Segment Start: Supplied records

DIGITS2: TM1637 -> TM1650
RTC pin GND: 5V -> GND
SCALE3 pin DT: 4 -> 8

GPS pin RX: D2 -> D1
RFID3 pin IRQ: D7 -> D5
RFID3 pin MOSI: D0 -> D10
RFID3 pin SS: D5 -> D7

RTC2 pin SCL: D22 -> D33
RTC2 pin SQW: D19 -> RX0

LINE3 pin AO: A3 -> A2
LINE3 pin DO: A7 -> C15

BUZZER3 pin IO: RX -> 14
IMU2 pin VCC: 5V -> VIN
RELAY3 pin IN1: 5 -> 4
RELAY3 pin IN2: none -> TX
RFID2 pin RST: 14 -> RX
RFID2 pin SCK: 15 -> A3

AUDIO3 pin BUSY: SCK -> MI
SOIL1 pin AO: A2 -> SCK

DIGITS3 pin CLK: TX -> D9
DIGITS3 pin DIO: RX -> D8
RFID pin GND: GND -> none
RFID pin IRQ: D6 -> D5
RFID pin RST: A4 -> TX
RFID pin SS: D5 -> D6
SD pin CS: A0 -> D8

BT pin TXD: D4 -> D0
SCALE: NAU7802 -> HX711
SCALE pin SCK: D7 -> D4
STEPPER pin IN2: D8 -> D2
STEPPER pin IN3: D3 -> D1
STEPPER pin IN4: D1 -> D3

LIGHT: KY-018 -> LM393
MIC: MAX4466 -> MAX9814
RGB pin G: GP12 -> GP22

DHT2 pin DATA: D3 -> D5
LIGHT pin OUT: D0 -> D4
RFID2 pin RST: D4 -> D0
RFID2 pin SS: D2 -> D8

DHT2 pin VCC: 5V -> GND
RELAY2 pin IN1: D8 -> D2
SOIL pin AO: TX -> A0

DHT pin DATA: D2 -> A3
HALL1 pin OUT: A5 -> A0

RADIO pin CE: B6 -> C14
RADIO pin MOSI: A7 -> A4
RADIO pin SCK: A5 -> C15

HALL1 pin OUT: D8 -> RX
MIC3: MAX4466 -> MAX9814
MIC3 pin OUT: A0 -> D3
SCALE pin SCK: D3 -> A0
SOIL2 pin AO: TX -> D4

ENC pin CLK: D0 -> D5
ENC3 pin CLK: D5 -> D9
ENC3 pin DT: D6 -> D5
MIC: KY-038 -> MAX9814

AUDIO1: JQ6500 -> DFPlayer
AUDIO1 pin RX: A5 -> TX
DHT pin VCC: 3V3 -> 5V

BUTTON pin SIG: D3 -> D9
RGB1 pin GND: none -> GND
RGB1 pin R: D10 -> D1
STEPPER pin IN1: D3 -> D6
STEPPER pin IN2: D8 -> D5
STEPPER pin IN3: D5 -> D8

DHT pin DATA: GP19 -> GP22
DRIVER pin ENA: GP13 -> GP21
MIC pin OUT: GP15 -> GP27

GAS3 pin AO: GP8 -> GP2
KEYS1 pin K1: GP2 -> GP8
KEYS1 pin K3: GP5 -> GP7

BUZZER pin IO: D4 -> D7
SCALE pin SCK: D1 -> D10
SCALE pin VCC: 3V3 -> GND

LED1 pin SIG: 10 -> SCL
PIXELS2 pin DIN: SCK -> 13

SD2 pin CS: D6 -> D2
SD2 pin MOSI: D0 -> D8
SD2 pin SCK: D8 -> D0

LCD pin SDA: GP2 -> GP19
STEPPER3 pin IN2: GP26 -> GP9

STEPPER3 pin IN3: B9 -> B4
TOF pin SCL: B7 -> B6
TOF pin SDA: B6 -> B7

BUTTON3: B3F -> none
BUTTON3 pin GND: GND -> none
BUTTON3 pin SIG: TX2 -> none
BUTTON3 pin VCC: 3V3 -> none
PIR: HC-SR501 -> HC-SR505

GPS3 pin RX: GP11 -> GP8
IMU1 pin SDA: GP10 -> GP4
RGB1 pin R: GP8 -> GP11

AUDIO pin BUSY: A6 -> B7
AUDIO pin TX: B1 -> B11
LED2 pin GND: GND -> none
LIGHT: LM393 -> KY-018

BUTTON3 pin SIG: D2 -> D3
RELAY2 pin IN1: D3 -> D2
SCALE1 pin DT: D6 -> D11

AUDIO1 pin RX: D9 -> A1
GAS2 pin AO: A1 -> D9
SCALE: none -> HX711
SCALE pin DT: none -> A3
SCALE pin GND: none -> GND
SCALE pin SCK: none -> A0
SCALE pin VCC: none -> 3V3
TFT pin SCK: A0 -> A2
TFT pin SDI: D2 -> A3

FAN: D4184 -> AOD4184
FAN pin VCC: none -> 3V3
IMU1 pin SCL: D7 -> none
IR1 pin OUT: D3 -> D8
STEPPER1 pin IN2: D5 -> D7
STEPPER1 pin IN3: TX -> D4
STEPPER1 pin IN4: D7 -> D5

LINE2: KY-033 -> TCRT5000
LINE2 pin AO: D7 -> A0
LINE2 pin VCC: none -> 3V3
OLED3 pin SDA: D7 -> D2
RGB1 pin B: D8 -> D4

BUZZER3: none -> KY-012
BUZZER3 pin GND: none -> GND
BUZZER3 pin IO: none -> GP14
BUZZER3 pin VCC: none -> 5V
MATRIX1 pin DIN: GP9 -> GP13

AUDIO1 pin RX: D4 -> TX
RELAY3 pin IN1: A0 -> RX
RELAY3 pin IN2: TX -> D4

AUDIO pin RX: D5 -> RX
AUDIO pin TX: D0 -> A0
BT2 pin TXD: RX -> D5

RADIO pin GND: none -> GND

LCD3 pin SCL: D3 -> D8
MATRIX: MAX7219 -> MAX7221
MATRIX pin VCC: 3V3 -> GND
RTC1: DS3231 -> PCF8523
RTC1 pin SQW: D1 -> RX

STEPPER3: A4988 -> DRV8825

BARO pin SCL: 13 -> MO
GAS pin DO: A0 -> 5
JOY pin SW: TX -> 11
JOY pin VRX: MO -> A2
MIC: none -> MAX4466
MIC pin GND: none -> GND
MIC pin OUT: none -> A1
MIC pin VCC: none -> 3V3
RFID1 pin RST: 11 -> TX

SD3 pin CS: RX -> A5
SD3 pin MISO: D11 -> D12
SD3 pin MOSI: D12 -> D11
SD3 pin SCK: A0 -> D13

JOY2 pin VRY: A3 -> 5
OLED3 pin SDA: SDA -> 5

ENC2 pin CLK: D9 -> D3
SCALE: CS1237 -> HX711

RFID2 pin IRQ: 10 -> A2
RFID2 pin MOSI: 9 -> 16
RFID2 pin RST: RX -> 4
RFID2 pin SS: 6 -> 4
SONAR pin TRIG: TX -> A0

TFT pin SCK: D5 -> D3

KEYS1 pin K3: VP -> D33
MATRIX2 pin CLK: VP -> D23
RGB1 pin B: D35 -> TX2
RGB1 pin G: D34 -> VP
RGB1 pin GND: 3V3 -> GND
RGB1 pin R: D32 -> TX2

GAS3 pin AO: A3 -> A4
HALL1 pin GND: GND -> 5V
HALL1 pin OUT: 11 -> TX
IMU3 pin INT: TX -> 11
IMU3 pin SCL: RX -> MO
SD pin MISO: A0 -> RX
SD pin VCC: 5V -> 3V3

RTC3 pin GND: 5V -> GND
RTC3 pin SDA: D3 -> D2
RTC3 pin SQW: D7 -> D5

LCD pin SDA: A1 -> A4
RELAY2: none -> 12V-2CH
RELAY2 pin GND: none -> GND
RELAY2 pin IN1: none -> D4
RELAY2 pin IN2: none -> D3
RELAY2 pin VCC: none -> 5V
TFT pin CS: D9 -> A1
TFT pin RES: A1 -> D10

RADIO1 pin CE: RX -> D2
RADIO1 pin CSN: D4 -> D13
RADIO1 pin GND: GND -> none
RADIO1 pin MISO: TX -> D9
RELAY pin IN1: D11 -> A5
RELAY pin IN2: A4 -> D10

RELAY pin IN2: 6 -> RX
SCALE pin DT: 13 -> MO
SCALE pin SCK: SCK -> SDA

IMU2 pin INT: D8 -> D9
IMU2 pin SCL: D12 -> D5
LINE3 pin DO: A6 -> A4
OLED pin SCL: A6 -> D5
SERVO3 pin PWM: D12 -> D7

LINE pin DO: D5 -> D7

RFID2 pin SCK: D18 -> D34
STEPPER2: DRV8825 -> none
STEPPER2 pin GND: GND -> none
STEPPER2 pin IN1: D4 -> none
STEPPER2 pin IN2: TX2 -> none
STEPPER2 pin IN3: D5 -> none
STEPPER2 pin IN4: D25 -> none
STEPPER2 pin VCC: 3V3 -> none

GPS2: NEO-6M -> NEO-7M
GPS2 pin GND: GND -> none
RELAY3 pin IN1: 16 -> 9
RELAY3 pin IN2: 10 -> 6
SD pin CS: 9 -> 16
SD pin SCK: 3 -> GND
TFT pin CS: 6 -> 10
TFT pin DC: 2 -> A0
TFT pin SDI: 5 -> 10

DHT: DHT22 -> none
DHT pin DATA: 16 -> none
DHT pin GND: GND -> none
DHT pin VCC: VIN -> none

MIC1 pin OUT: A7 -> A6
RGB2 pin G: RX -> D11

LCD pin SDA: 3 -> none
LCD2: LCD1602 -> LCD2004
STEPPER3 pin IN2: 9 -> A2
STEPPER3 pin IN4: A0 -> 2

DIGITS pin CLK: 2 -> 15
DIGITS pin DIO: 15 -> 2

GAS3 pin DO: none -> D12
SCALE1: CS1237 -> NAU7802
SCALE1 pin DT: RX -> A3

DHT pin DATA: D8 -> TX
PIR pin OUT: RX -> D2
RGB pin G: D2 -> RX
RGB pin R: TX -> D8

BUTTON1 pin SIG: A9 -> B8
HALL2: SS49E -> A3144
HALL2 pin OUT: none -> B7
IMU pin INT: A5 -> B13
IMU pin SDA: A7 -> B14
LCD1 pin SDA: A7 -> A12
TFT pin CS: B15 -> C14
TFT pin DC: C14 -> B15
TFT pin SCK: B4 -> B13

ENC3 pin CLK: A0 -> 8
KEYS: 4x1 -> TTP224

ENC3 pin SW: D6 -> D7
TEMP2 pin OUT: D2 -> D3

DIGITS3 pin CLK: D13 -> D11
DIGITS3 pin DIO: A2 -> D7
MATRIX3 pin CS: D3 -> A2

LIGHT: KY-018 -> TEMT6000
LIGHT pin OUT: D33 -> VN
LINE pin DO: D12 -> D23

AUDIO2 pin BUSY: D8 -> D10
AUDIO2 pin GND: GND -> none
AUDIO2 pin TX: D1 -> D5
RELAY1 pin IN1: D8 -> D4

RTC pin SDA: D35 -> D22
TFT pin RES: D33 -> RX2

Segment End: Supplied records

● Problem to work on
In the records, find every line that has the string "MOSI" and copy it.

● Result for this exercise
RFID3 pin MOSI: D0 -> D10
RADIO pin MOSI: A7 -> A4
SD2 pin MOSI: D0 -> D8
SD3 pin MOSI: D12 -> D11
RFID2 pin MOSI: 9 -> 16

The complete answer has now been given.